--- Description of the task ---
From the line containing "(251, 330) = (416, 205): purple" down to the last line of the material, return those lines verbatim and only those.

The data START

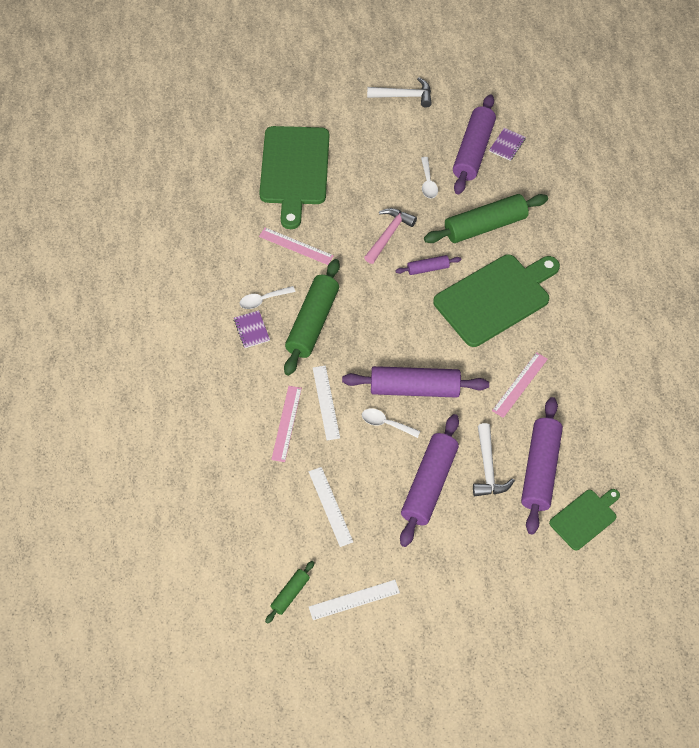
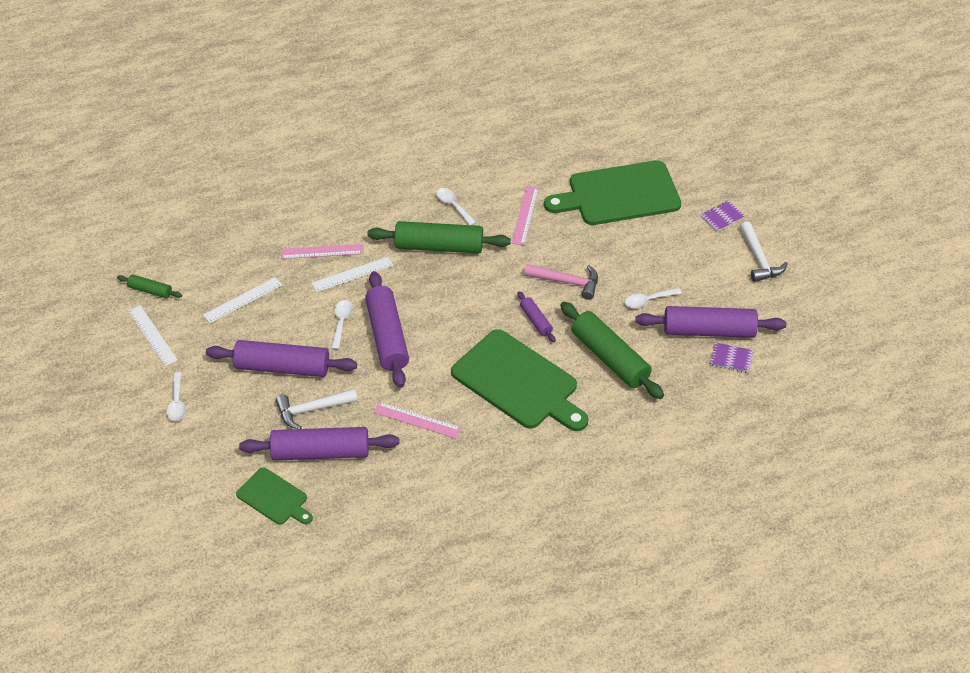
camera: 75 degrees right, 10 degrees down
(251, 330) = (416, 205): purple notebook -> purple notebook (722, 217)
(450, 588) = (177, 403): none -> white spoon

The data END

--- Task solution ---
(251, 330) = (416, 205): purple notebook -> purple notebook (722, 217)
(450, 588) = (177, 403): none -> white spoon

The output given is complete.